▶ [Record excerpts]:
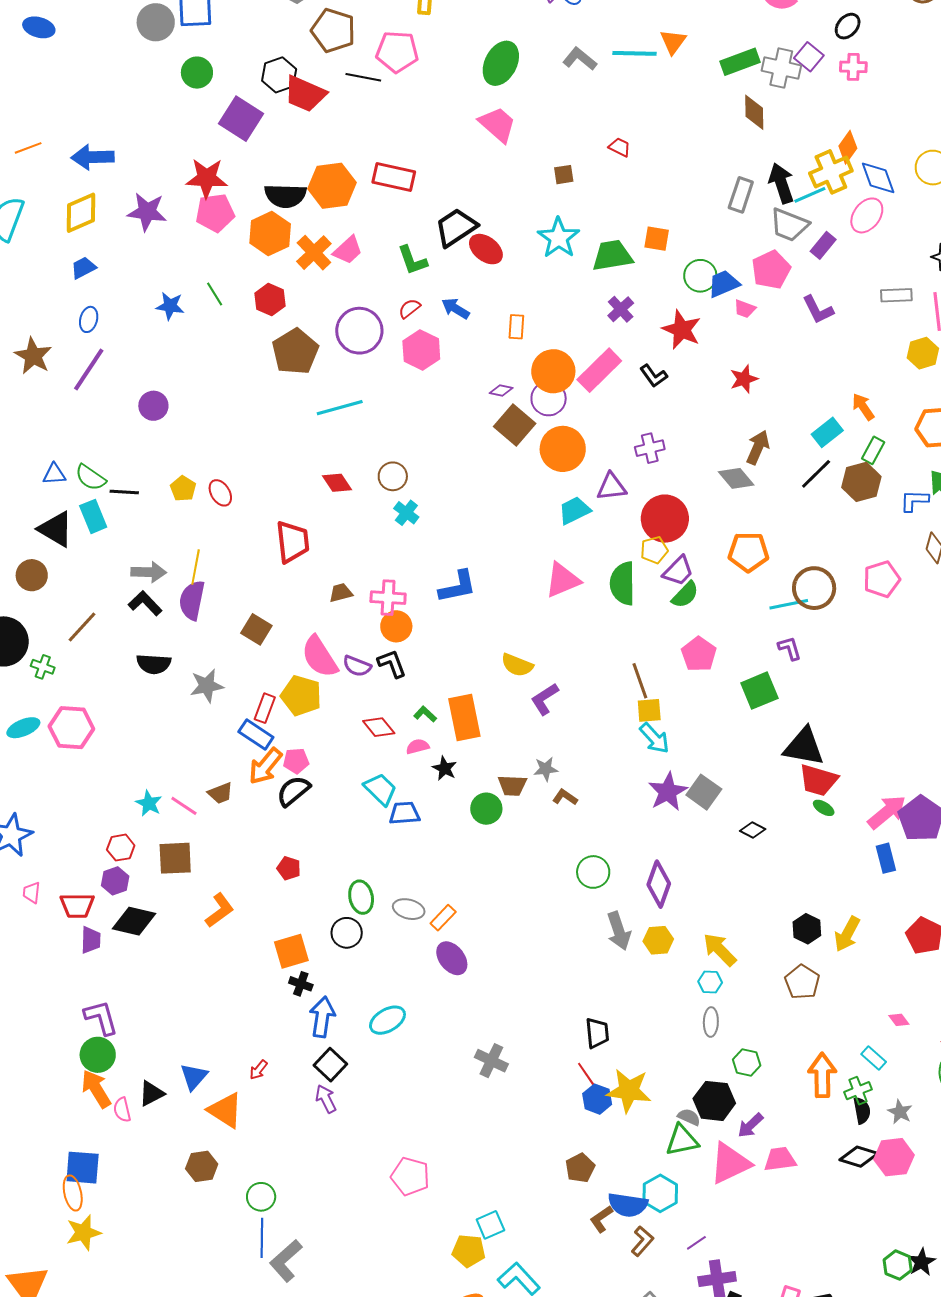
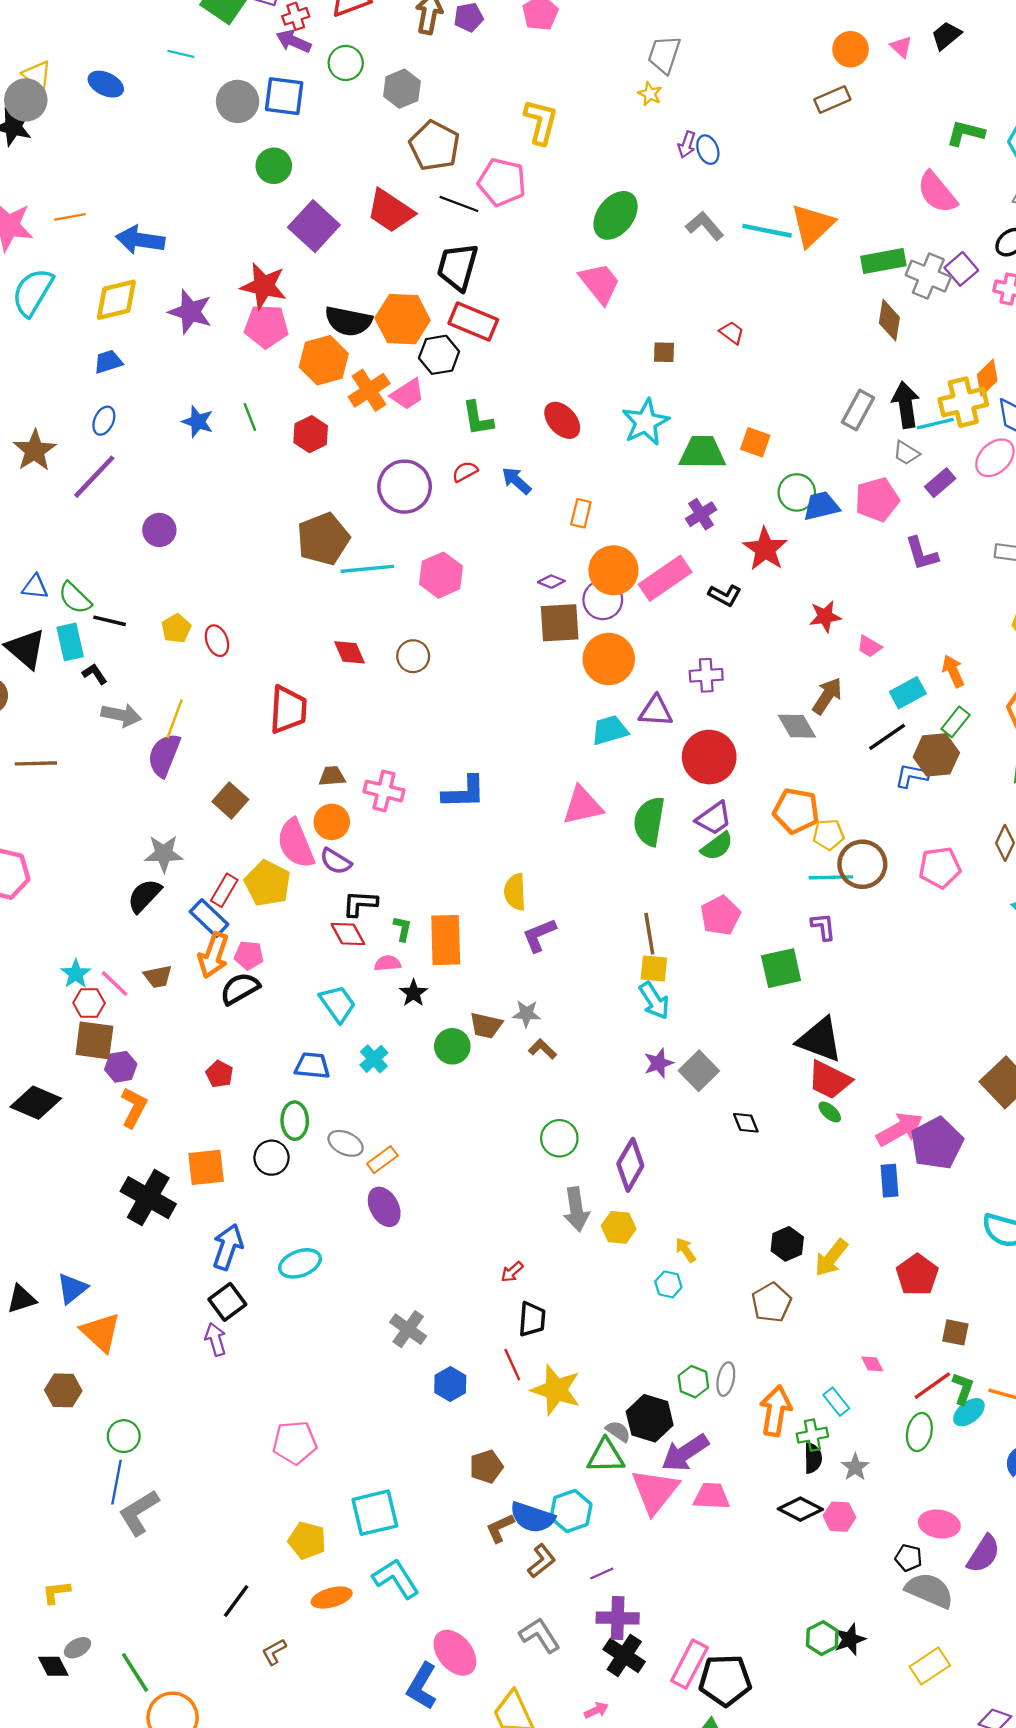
orange triangle: (673, 42) -> (812, 225), size x1.5
black hexagon: (279, 75) -> (439, 355), moved
gray trapezoid: (789, 225) -> (906, 453), size x0.6
black trapezoid: (456, 227) -> (458, 267), moved, turned -51
pink trapezoid: (745, 309) -> (869, 646), moved
pink hexagon: (421, 350) -> (441, 575), moved
brown pentagon: (295, 351) -> (323, 539), moved
black L-shape: (654, 376) -> (725, 595), turned -36
brown square: (515, 425) -> (560, 623), turned 36
blue L-shape: (914, 501) -> (912, 776), moved
cyan cross: (406, 513) -> (374, 1059), moved
yellow pentagon: (654, 550) -> (828, 835), moved
black L-shape: (145, 603) -> (95, 674), moved, size x0.7
orange circle: (396, 626) -> (332, 822), moved
brown line: (82, 627) -> (36, 763), turned 36
black semicircle: (154, 664) -> (144, 896), moved, turned 120
black L-shape: (392, 664) -> (360, 904), moved, turned -76
yellow semicircle: (517, 665) -> (515, 892), turned 56
green L-shape: (425, 714) -> (402, 929), turned 50
orange arrow: (265, 766) -> (213, 955), turned -30
purple star: (668, 792) -> (659, 1063), size x0.7
blue trapezoid: (404, 813) -> (312, 1066), moved
black diamond: (753, 830) -> (746, 1123), turned 30
red hexagon: (121, 848) -> (89, 1003), moved
purple hexagon: (115, 881) -> (121, 1067), moved
orange L-shape: (220, 910) -> (134, 1107), turned -36
yellow arrow: (720, 950) -> (686, 1250), size x0.6
black cross: (301, 984) -> (148, 1198), moved, size x2.0
gray ellipse: (711, 1022) -> (726, 1379), moved
red arrow: (259, 1070) -> (512, 1272), moved
blue hexagon: (597, 1099) -> (450, 1384), moved
purple arrow: (750, 1125) -> (685, 1453), size x1.5
pink hexagon: (894, 1157) -> (839, 1517), size x0.7
pink triangle: (730, 1163) -> (655, 1491), turned -36
pink pentagon: (410, 1176) -> (295, 1443), turned -30
cyan square: (490, 1225) -> (375, 1513), size x1.5
yellow pentagon: (469, 1251) -> (307, 1540), moved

▶ [Instructions to follow]: Which lines above hold the string "trapezoid"? Copy each of them.

▶ [Reply]:
gray trapezoid: (789, 225) -> (906, 453), size x0.6
black trapezoid: (456, 227) -> (458, 267), moved, turned -51
pink trapezoid: (745, 309) -> (869, 646), moved
blue trapezoid: (404, 813) -> (312, 1066), moved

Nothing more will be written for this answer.